* Work required
Return the records word for word. Pictures do not belong in the copy.

* Data provided
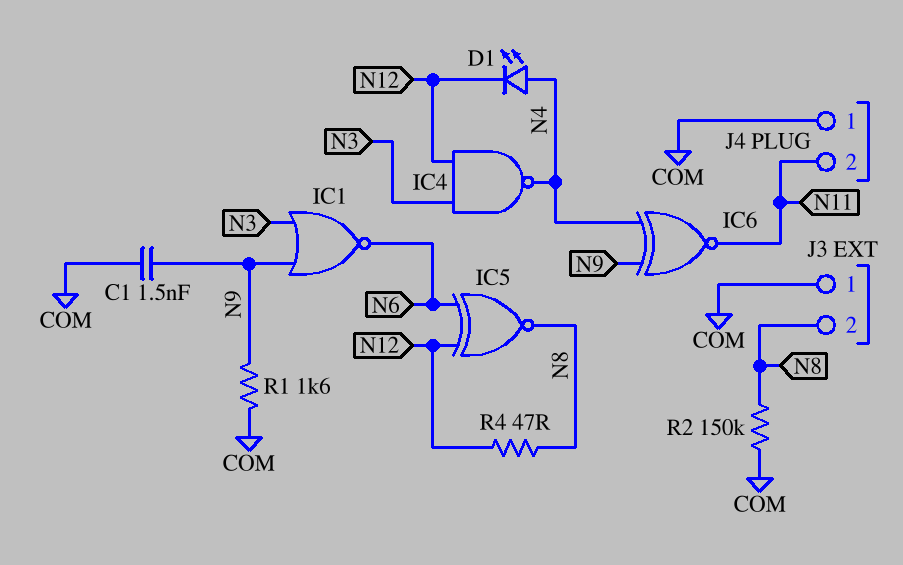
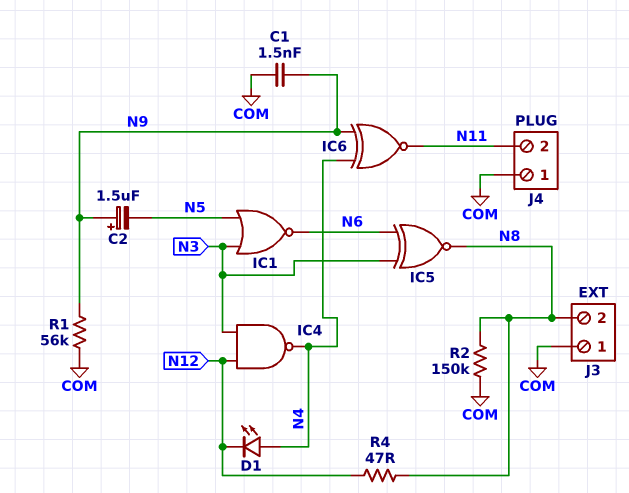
C2: none -> 1.5uF (plus N9, minus N5)
IC1: NOR (in N3, in N9, out N6) -> NOR (in N3, in N5, out N6)
IC5: XNOR (in N6, in N12, out N8) -> XNOR (in N3, in N6, out N8)
R1: 1.6k (COM, N9) -> 56k (COM, N9)

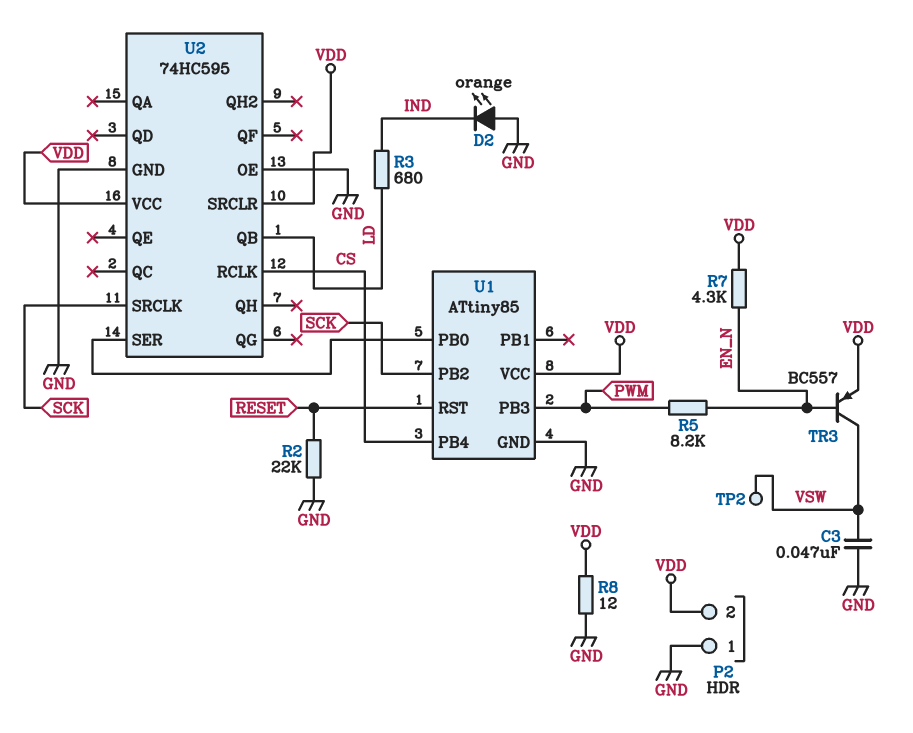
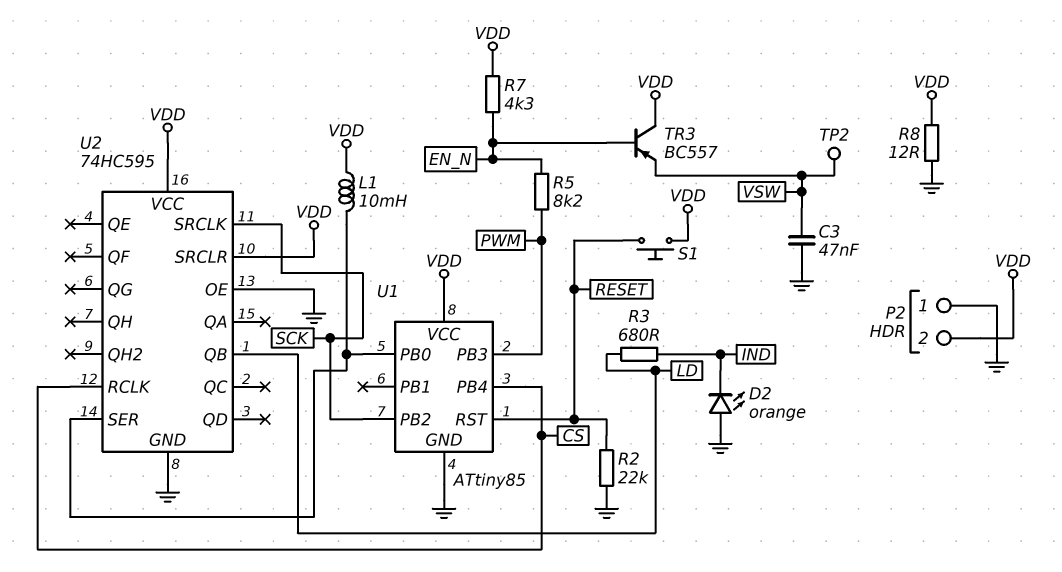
L1: none -> 10mH (U1/PB0, VDD)
S1: none -> button (RESET, VDD)
TR3: PNP BC557 (B EN_N, C VSW, E VDD) -> PNP BC557 (B EN_N, C VDD, E VSW)

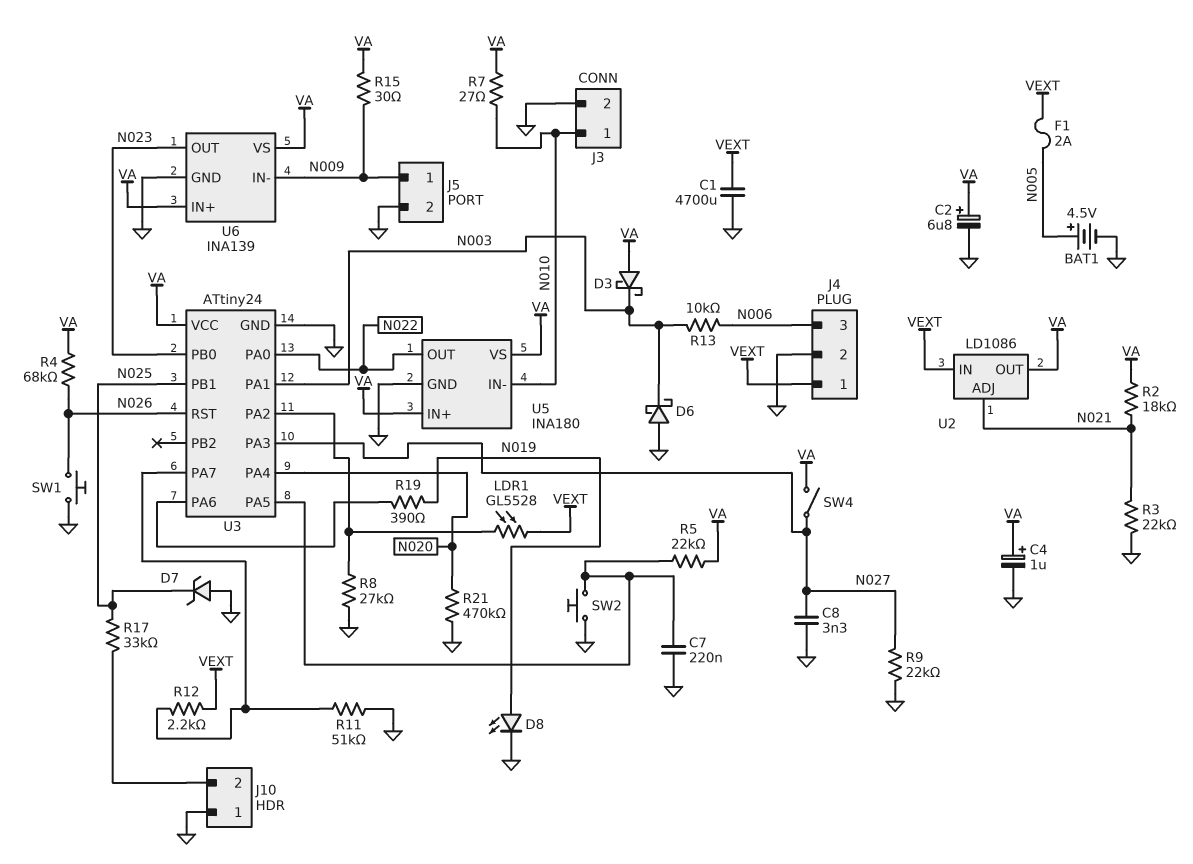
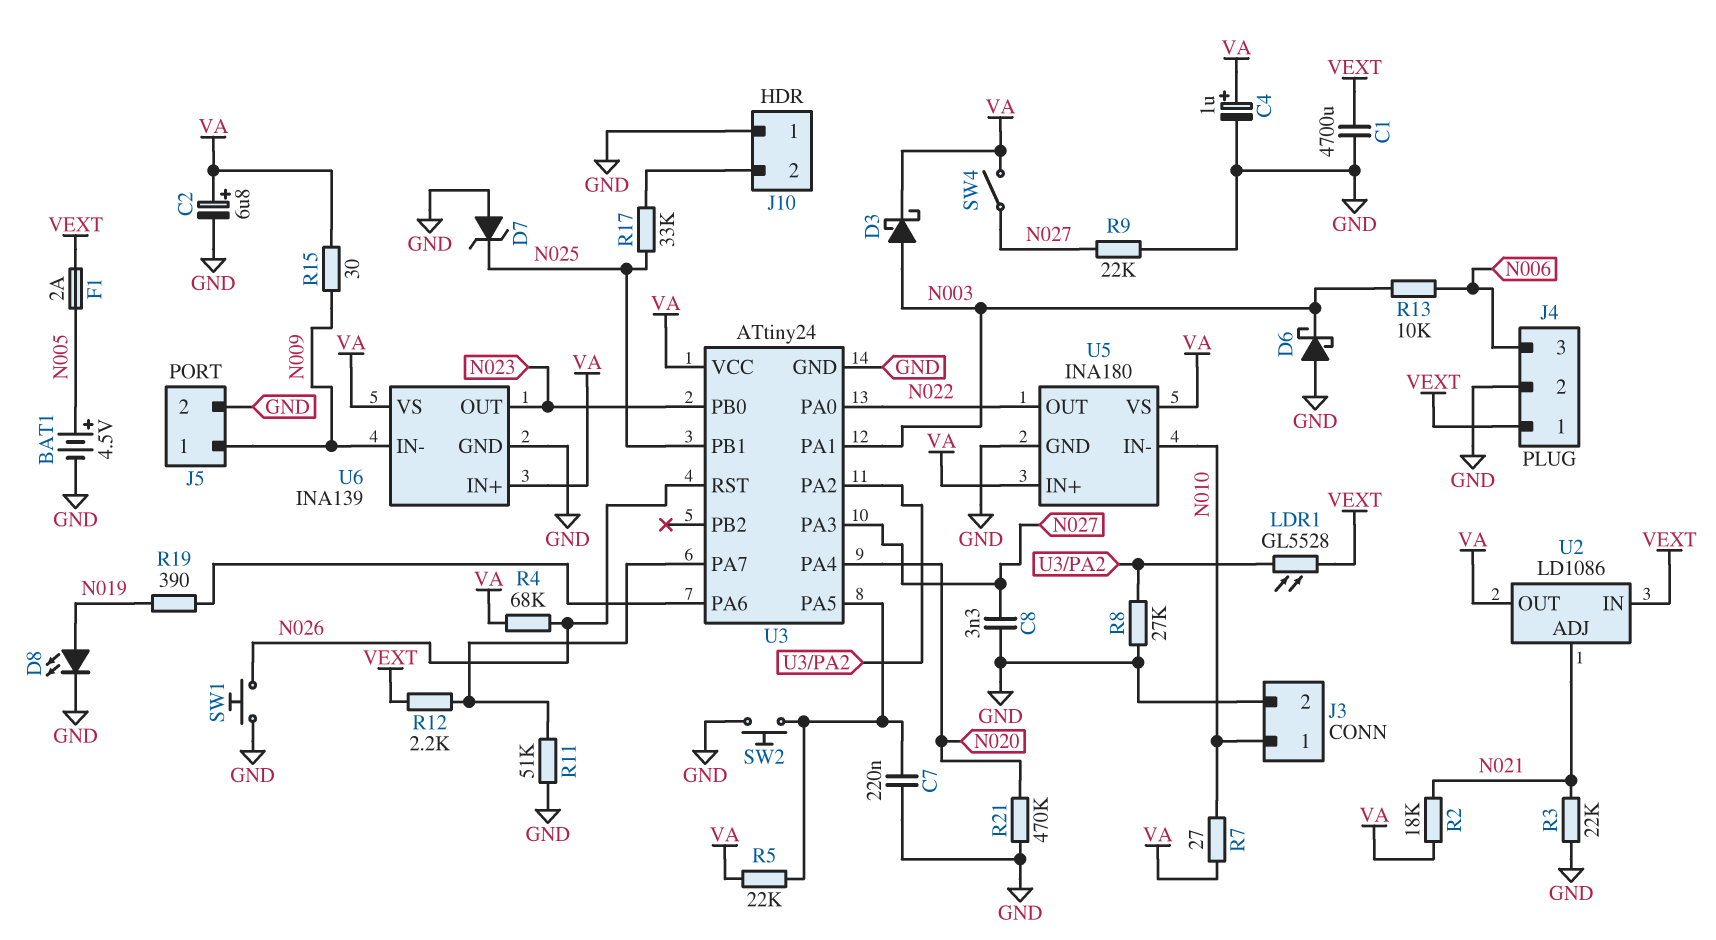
D3: schottky (A VA, K N003) -> schottky (A N003, K VA)

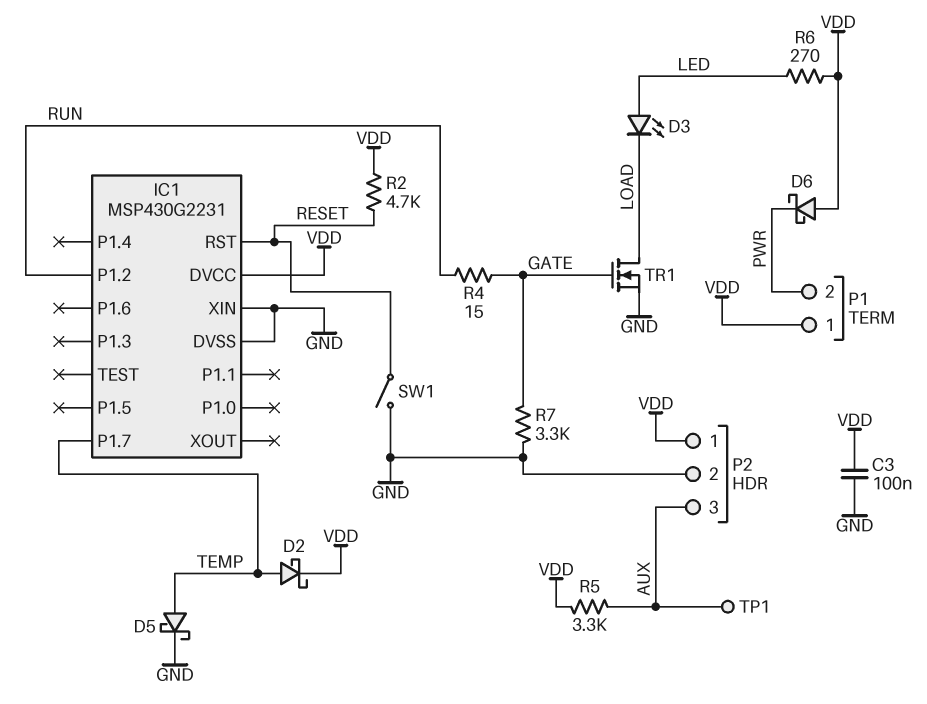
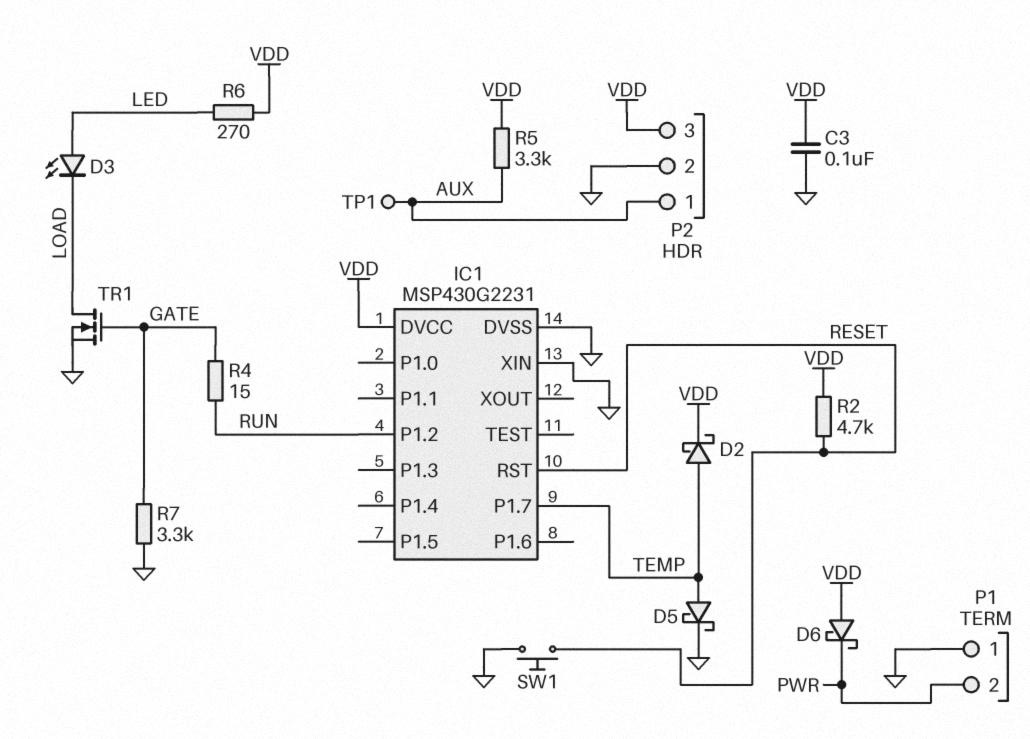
P1 pin 1: VDD -> GND
P2 pin 1: VDD -> AUX
P2 pin 3: AUX -> VDD
SW1: switch (GND, RESET) -> button (GND, RESET)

* Exercise solution
C2: none -> 1.5uF (plus N9, minus N5)
IC1: NOR (in N3, in N9, out N6) -> NOR (in N3, in N5, out N6)
IC5: XNOR (in N6, in N12, out N8) -> XNOR (in N3, in N6, out N8)
R1: 1.6k (COM, N9) -> 56k (COM, N9)

L1: none -> 10mH (U1/PB0, VDD)
S1: none -> button (RESET, VDD)
TR3: PNP BC557 (B EN_N, C VSW, E VDD) -> PNP BC557 (B EN_N, C VDD, E VSW)

D3: schottky (A VA, K N003) -> schottky (A N003, K VA)

P1 pin 1: VDD -> GND
P2 pin 1: VDD -> AUX
P2 pin 3: AUX -> VDD
SW1: switch (GND, RESET) -> button (GND, RESET)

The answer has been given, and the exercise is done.